##### EXERCISE INPUT #####

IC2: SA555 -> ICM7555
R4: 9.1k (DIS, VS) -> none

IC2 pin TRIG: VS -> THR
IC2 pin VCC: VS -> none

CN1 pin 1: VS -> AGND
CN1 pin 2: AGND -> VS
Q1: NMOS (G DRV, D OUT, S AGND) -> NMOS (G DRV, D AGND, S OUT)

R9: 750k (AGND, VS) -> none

#####
##### EXERCISE INPUT #####

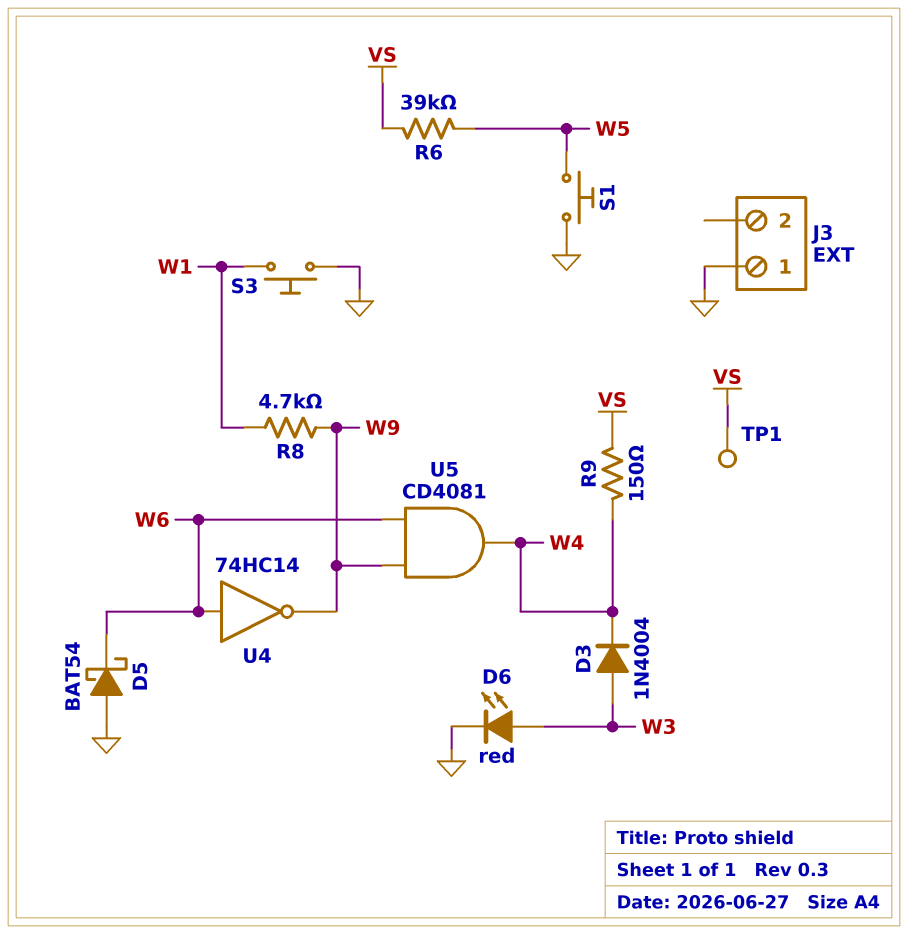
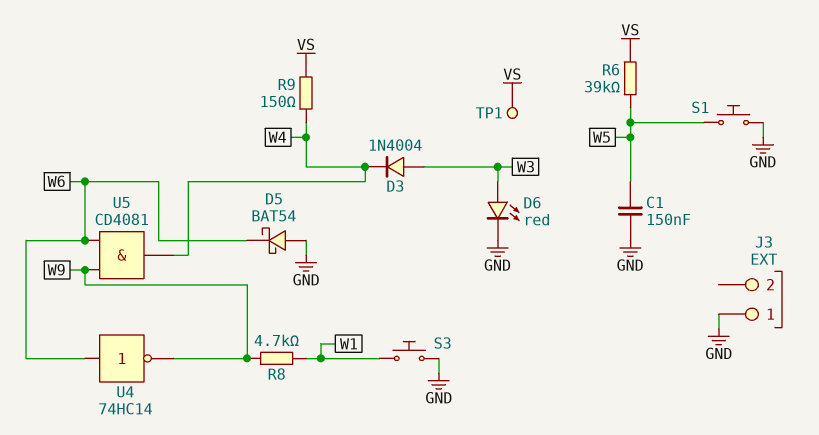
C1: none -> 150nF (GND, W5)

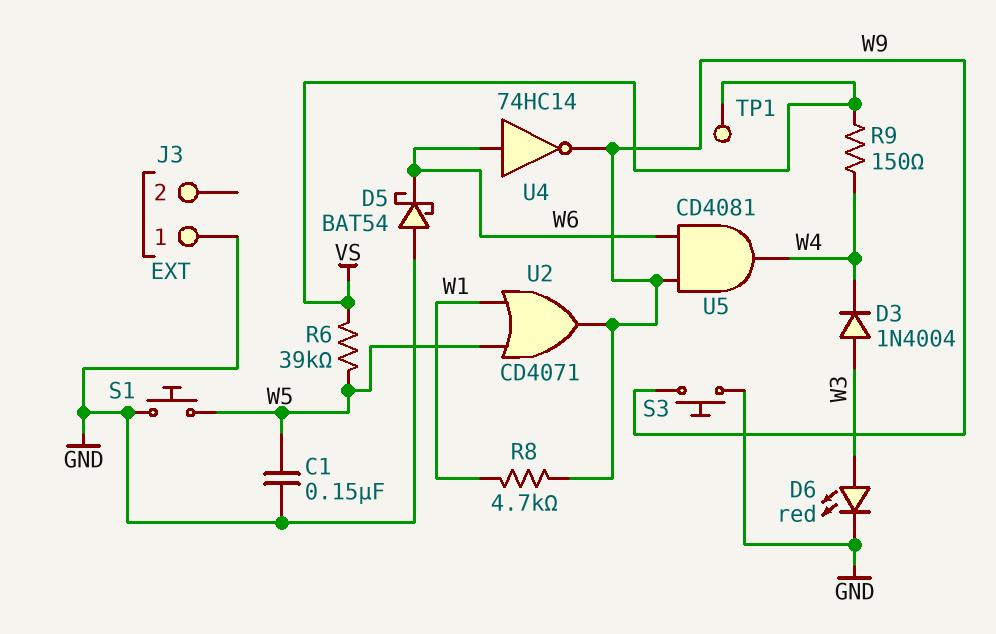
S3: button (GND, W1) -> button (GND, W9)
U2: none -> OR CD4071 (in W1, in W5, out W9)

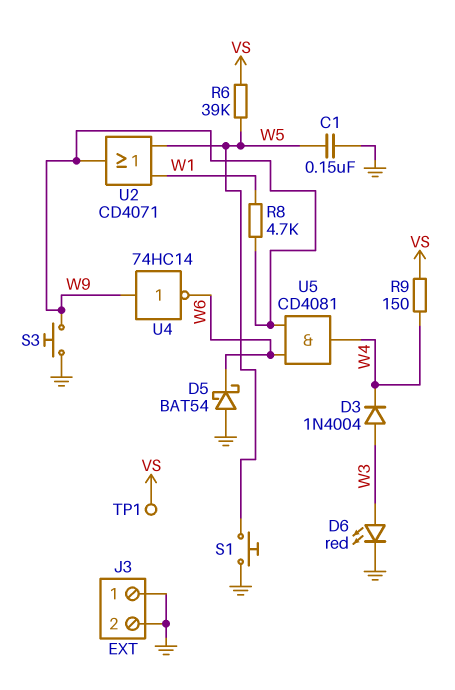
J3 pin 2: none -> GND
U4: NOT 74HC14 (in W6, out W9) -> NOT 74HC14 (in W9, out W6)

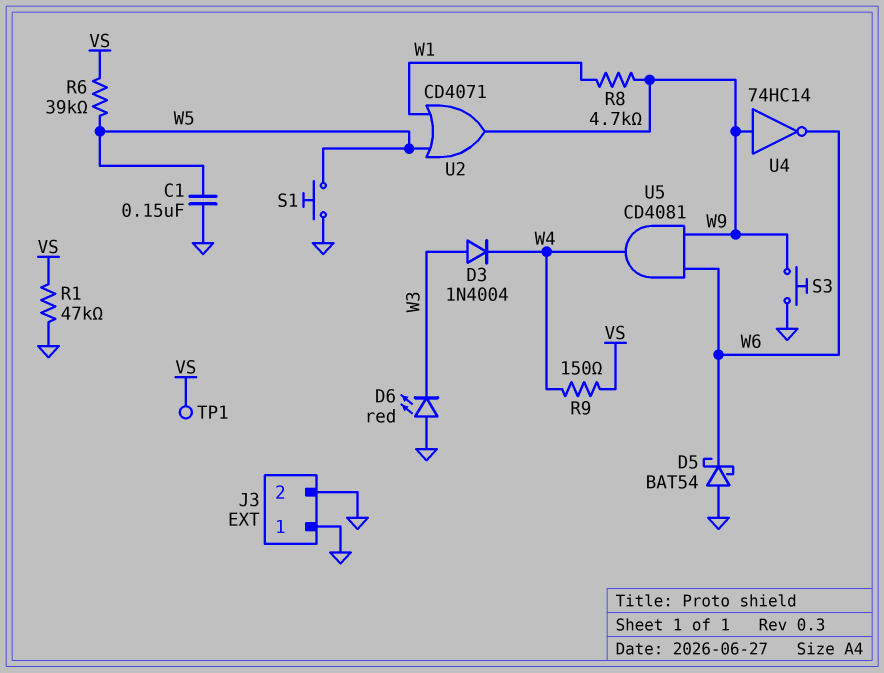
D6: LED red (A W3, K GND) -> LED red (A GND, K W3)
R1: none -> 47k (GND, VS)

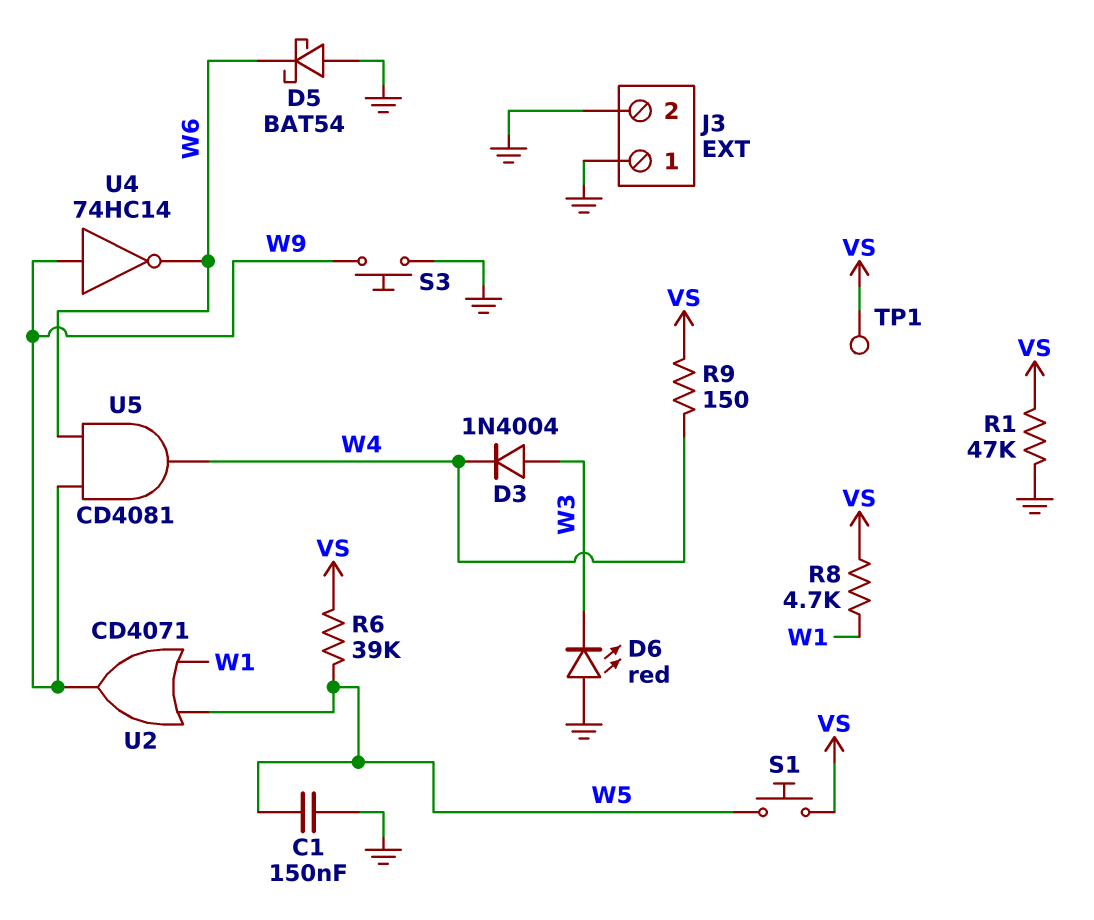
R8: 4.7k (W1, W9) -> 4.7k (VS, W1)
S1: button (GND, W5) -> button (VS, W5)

#####

■ **WHAT THE TASK REQUIRES**
Among the entries above, the line containing "IC2: SA555 -> ICM7555", the line containing "R9: 750k (AGND, VS) -> none", and all lines between them are to be restated word for word; nothing else belongs in the reply.

■ **REPLY**
IC2: SA555 -> ICM7555
R4: 9.1k (DIS, VS) -> none

IC2 pin TRIG: VS -> THR
IC2 pin VCC: VS -> none

CN1 pin 1: VS -> AGND
CN1 pin 2: AGND -> VS
Q1: NMOS (G DRV, D OUT, S AGND) -> NMOS (G DRV, D AGND, S OUT)

R9: 750k (AGND, VS) -> none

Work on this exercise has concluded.